Assignment:
Pick out the lines below that contain the string "brown" and copy them all.

Data to use:
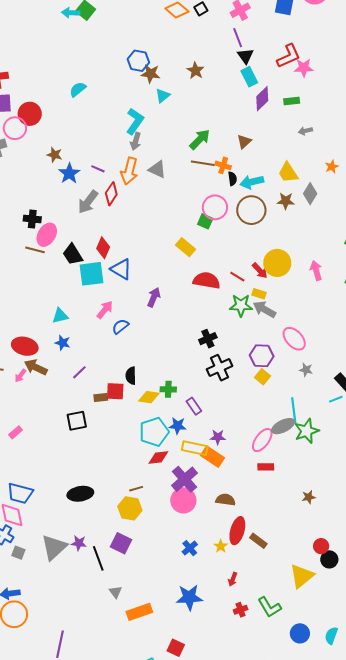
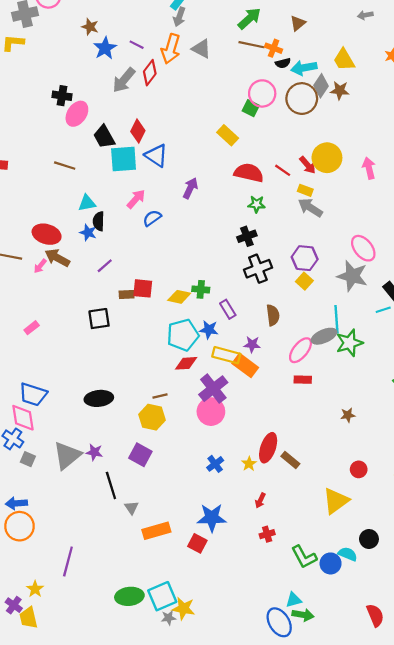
black semicircle: (232, 179) -> (283, 63), turned 80
gray diamond: (310, 194) -> (321, 86), moved
brown line: (35, 250) -> (65, 166), moved
green star: (241, 305) -> (257, 204), moved, size x0.7
pink ellipse: (294, 339) -> (363, 248), moved
gray star: (306, 370) -> (352, 276), size x2.0
black semicircle: (131, 376) -> (99, 221), moved
brown semicircle: (225, 500) -> (273, 315), moved, turned 72
black line: (98, 558) -> (111, 485), moved
black circle: (329, 559) -> (369, 539), moved
green L-shape: (269, 607) -> (304, 557), moved
cyan semicircle: (331, 636) -> (348, 554), moved, turned 90
red square: (176, 648) -> (197, 543), moved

Task answer:
brown line: (35, 250) -> (65, 166), moved
brown semicircle: (225, 500) -> (273, 315), moved, turned 72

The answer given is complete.